*The task:* Could you give back the lines from the very first one through the line containing "pink diamond: moved 1 px left, 3 px up", substituting "teal trapezoid" for "cyan trapezoid" and leaving everything else unchanged?

*Listing:*

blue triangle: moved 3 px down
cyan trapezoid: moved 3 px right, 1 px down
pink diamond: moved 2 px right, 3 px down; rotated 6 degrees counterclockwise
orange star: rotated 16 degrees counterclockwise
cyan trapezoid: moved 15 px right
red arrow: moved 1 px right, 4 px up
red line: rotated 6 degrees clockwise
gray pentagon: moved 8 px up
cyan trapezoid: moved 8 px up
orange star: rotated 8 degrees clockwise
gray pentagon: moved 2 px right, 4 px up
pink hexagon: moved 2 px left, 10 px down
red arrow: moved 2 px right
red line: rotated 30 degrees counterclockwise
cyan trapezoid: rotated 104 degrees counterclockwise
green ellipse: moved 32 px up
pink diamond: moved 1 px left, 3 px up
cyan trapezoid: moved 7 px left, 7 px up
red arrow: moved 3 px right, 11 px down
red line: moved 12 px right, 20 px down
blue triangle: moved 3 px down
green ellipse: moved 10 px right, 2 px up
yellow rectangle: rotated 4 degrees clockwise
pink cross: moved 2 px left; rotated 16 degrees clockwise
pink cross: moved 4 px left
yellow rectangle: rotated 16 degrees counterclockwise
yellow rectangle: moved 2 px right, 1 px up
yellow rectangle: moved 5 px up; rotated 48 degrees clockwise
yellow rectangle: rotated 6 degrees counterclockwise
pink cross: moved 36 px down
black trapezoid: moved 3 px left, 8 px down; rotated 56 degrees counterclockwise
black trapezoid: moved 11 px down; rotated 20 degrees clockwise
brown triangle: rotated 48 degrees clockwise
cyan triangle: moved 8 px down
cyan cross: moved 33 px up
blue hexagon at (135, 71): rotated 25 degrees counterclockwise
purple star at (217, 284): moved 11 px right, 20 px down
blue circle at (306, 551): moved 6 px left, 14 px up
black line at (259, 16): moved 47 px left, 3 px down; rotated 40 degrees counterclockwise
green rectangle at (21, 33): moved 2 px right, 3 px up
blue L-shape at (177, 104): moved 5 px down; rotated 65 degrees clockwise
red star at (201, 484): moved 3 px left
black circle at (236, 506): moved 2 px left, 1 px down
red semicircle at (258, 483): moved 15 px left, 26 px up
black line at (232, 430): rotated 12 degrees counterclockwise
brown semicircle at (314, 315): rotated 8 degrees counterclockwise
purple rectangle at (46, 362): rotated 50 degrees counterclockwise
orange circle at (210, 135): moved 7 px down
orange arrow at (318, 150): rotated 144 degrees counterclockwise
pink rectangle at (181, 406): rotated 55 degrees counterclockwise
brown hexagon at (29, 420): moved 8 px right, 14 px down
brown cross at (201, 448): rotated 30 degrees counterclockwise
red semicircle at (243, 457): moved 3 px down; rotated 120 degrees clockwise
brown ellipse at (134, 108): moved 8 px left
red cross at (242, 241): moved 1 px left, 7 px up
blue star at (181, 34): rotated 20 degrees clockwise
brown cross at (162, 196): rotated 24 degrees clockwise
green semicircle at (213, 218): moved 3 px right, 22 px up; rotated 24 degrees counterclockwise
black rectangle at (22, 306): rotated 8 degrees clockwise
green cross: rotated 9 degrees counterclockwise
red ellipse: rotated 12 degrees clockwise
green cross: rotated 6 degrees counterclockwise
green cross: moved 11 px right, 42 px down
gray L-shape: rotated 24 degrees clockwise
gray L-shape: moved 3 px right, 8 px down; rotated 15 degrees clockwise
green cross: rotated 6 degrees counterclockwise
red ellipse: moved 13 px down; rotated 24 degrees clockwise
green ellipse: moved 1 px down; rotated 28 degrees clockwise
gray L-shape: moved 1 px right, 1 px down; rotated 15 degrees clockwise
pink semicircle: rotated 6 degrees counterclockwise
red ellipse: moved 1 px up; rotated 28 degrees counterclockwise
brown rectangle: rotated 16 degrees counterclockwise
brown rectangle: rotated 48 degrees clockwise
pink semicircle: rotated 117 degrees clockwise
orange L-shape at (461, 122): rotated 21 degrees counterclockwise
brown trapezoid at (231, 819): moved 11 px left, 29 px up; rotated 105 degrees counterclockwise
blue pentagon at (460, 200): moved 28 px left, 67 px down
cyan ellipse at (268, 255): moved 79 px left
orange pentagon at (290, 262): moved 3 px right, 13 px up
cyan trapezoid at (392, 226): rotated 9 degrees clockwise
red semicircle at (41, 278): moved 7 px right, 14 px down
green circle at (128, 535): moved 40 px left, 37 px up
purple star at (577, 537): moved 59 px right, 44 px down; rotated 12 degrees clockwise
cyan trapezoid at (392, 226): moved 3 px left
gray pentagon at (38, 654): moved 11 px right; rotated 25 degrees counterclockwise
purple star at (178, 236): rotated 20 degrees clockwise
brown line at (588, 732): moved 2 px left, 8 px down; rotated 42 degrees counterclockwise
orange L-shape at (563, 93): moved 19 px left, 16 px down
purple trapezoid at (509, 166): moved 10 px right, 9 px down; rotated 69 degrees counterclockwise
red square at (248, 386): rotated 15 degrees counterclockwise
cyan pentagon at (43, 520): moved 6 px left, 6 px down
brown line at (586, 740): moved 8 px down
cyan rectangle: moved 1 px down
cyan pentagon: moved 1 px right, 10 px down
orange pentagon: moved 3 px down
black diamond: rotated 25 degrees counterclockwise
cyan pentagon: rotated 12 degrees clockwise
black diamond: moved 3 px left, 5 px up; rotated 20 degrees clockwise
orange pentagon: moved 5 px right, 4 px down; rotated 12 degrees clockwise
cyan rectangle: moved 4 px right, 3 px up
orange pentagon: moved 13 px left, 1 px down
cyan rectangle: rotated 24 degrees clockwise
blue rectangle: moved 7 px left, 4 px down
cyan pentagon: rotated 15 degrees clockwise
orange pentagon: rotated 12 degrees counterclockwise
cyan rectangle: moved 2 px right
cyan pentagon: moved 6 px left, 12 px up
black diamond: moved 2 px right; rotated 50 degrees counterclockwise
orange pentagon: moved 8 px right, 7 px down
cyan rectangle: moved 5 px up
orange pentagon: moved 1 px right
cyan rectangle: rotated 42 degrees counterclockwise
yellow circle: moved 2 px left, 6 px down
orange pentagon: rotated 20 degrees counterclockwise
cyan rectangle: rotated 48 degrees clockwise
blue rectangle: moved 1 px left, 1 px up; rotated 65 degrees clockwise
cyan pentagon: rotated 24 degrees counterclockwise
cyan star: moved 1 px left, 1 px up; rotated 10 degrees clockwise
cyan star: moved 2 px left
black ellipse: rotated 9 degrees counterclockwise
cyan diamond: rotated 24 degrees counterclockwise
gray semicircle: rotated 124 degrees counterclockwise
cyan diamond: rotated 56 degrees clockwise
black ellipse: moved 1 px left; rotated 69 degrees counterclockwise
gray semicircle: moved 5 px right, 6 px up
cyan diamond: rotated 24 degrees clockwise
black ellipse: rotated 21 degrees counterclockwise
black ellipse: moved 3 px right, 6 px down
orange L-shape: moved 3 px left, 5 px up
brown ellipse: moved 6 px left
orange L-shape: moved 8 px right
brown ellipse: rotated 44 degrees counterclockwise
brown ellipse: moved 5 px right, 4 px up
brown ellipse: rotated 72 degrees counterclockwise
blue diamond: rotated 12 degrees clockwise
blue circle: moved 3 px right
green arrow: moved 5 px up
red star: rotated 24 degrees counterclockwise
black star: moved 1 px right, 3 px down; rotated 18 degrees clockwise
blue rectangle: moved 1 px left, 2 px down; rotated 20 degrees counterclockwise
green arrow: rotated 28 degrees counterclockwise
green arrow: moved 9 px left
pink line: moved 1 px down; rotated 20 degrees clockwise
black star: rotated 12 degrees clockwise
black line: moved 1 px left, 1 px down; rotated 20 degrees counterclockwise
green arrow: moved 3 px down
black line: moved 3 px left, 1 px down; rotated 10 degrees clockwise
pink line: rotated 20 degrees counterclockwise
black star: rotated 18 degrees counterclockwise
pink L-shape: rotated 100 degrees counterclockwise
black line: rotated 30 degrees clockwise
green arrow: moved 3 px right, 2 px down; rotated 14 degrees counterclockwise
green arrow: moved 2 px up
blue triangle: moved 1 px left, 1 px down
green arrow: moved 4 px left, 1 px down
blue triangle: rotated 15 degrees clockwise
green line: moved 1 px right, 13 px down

*Response to the exercise:*
blue triangle: moved 3 px down
teal trapezoid: moved 3 px right, 1 px down
pink diamond: moved 2 px right, 3 px down; rotated 6 degrees counterclockwise
orange star: rotated 16 degrees counterclockwise
teal trapezoid: moved 15 px right
red arrow: moved 1 px right, 4 px up
red line: rotated 6 degrees clockwise
gray pentagon: moved 8 px up
teal trapezoid: moved 8 px up
orange star: rotated 8 degrees clockwise
gray pentagon: moved 2 px right, 4 px up
pink hexagon: moved 2 px left, 10 px down
red arrow: moved 2 px right
red line: rotated 30 degrees counterclockwise
teal trapezoid: rotated 104 degrees counterclockwise
green ellipse: moved 32 px up
pink diamond: moved 1 px left, 3 px up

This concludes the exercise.